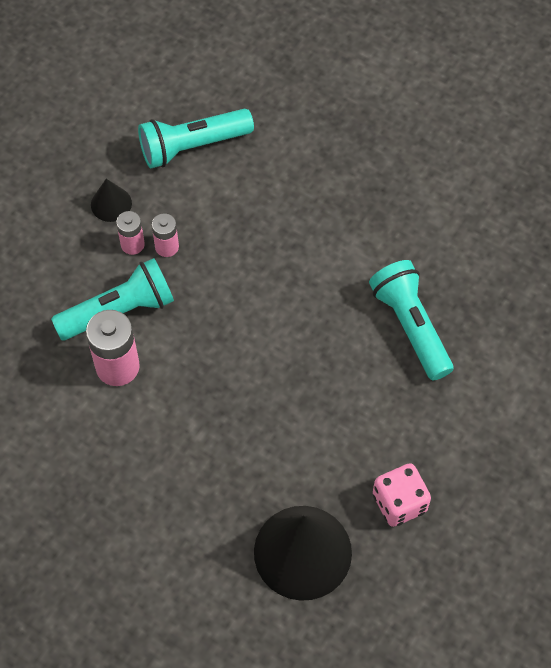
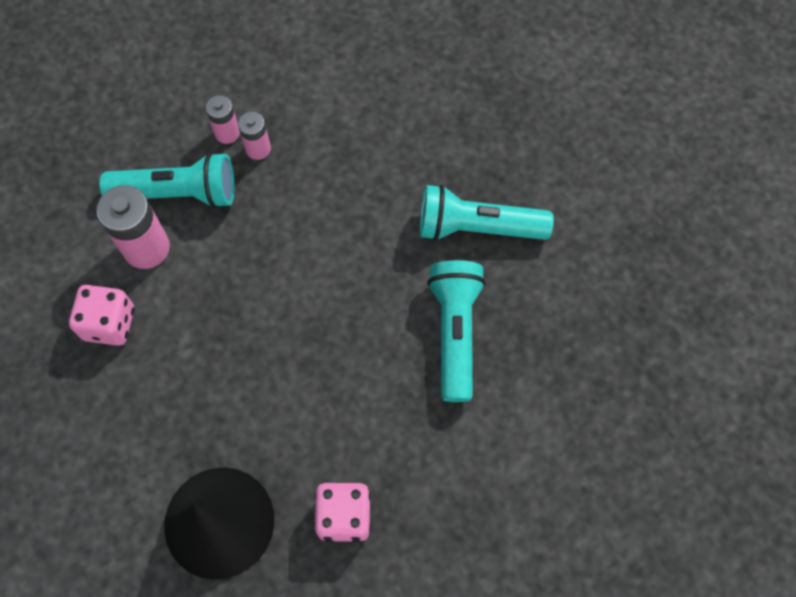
camera: 25 degrees right, 5 degrees up
(111, 204) = (229, 85): black cone -> none
(121, 440) = (109, 323): none -> pink dice
(192, 146) = (336, 60): turquoise flashlight -> turquoise flashlight (477, 227)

======

### ACTIVITY
A verbatim copy of the listing, with all pictures removed, is required.

### ANSWER SPACE
camera: 25 degrees right, 5 degrees up
(111, 204) = (229, 85): black cone -> none
(121, 440) = (109, 323): none -> pink dice
(192, 146) = (336, 60): turquoise flashlight -> turquoise flashlight (477, 227)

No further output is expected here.